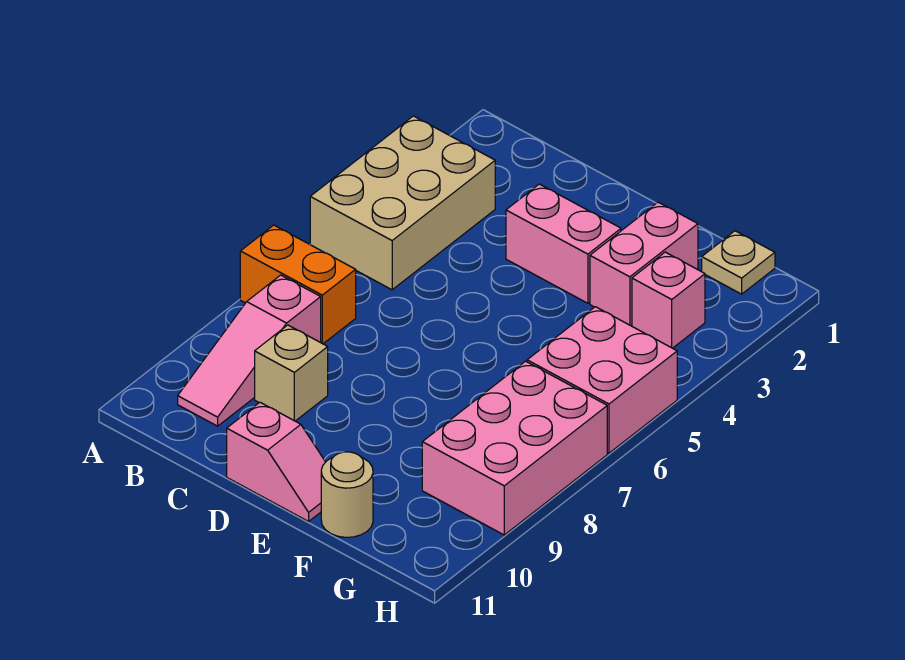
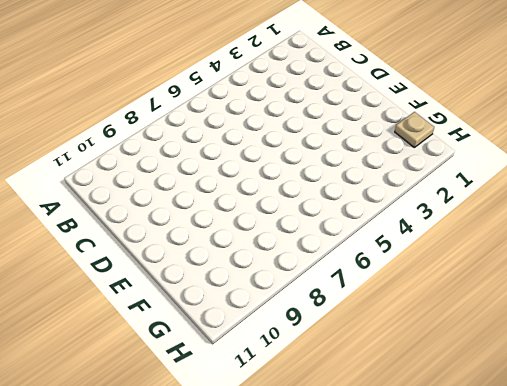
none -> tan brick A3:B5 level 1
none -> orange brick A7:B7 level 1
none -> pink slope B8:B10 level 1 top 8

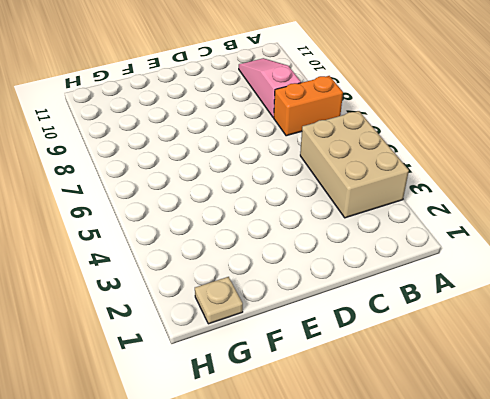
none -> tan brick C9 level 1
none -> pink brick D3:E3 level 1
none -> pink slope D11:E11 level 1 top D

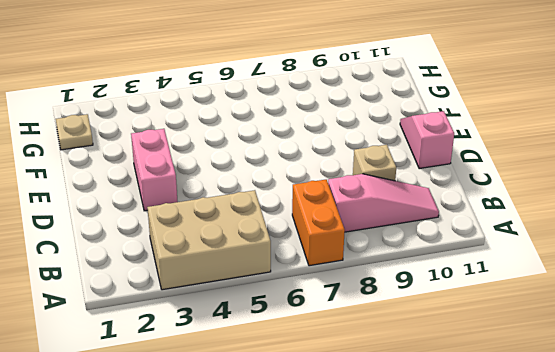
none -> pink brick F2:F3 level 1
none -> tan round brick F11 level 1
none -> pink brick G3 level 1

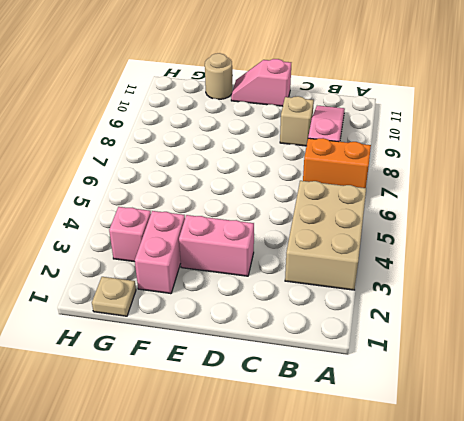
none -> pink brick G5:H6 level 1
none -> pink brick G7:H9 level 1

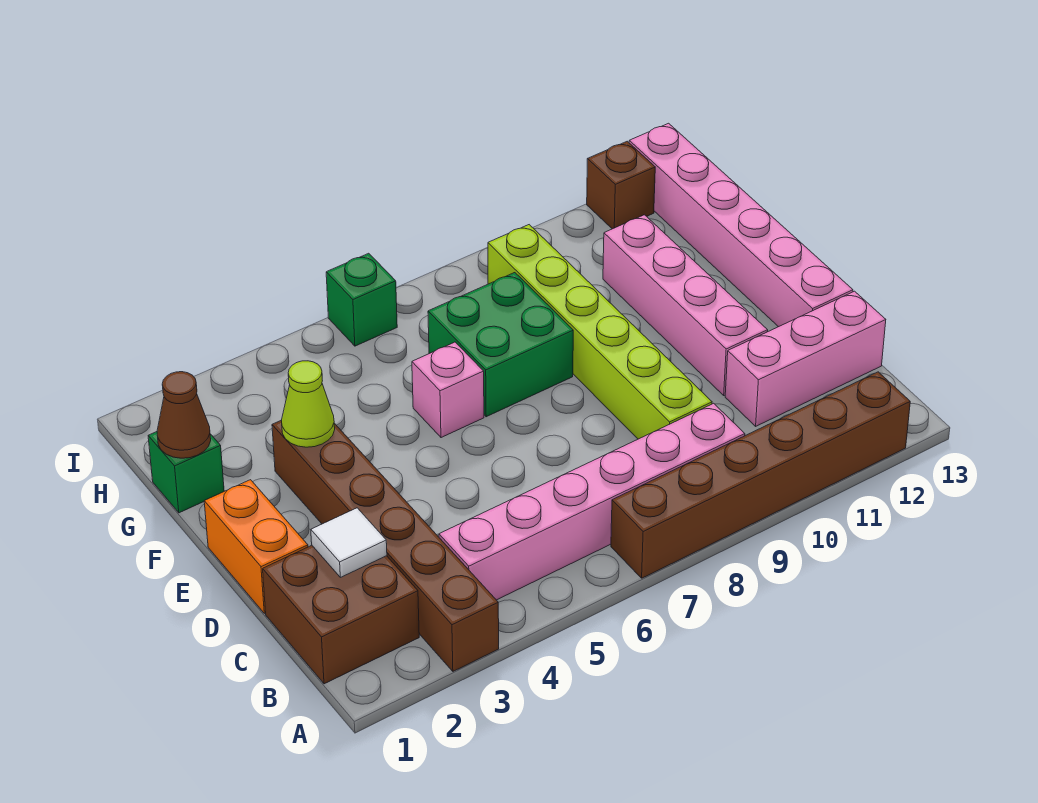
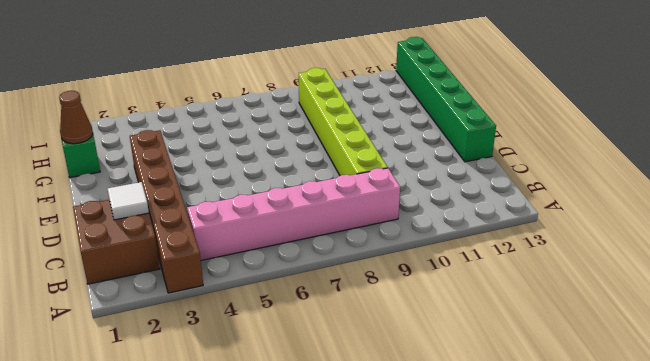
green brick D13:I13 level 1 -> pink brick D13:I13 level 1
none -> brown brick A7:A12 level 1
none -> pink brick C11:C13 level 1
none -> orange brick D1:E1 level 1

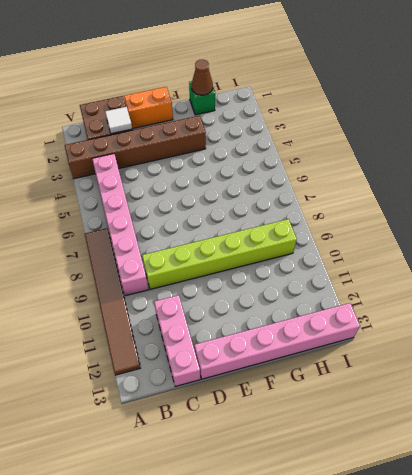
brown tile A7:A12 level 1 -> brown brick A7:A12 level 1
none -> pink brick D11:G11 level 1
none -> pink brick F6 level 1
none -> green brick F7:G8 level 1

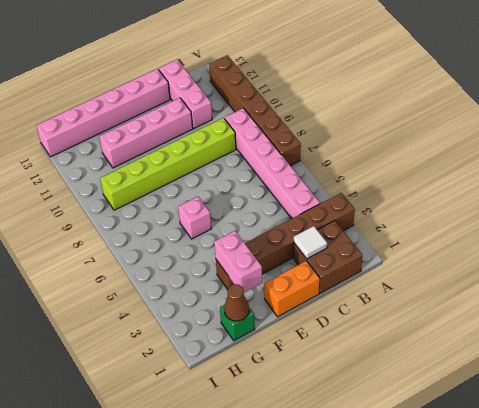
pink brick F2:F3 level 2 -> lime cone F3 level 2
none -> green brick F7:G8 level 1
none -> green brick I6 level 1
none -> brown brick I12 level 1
-=-=-=-=-
• [INSTRUCTIONS TO FOLLOW]:
Read the data above. Pull out each line in which the string "slope" appears.

• [OUTPUT OF THE EXERCISE]:
none -> pink slope B8:B10 level 1 top 8
none -> pink slope D11:E11 level 1 top D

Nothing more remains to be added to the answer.